START Raw data

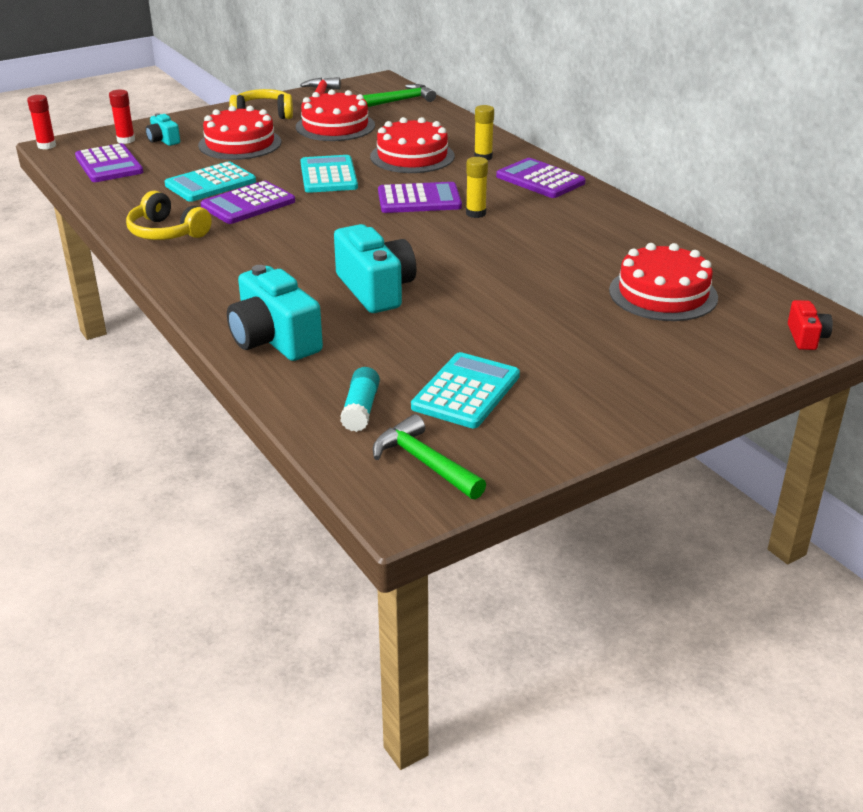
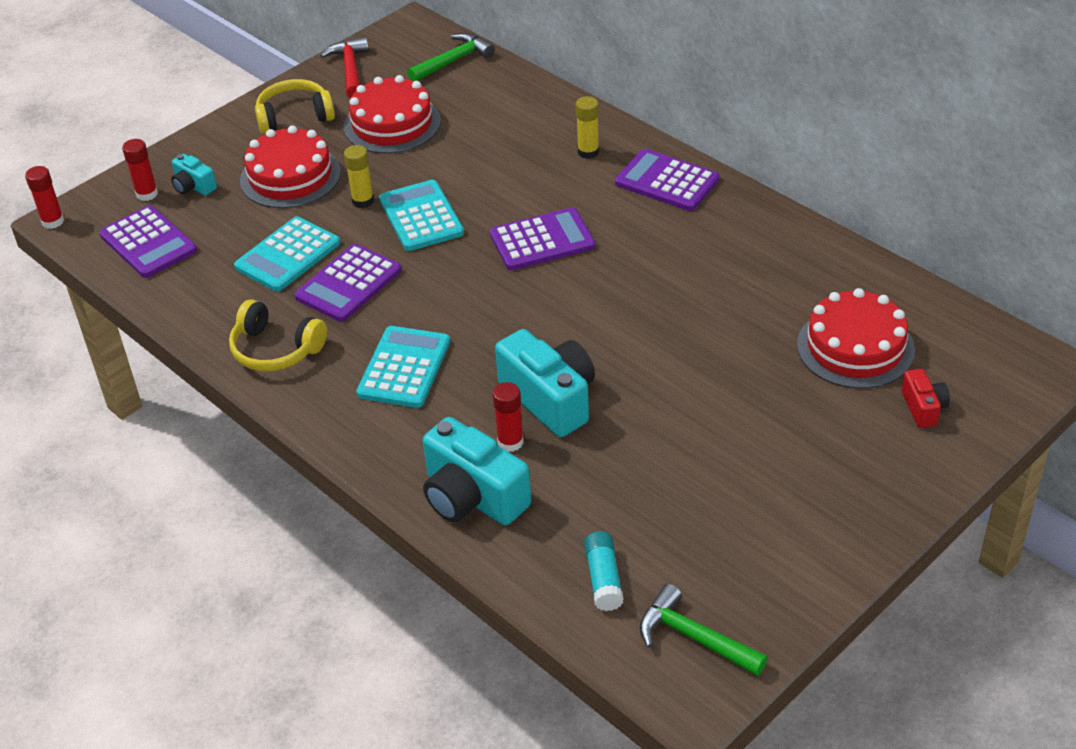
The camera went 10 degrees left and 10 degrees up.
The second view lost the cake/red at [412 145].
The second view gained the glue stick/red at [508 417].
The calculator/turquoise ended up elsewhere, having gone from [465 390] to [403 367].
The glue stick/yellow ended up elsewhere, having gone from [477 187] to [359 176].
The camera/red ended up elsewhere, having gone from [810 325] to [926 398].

END Raw data

(What to do) Give an exact copy of the lines from the one with "The second view gained" through the end of the entries, both ends included.

(Answer to this problem)
The second view gained the glue stick/red at [508 417].
The calculator/turquoise ended up elsewhere, having gone from [465 390] to [403 367].
The glue stick/yellow ended up elsewhere, having gone from [477 187] to [359 176].
The camera/red ended up elsewhere, having gone from [810 325] to [926 398].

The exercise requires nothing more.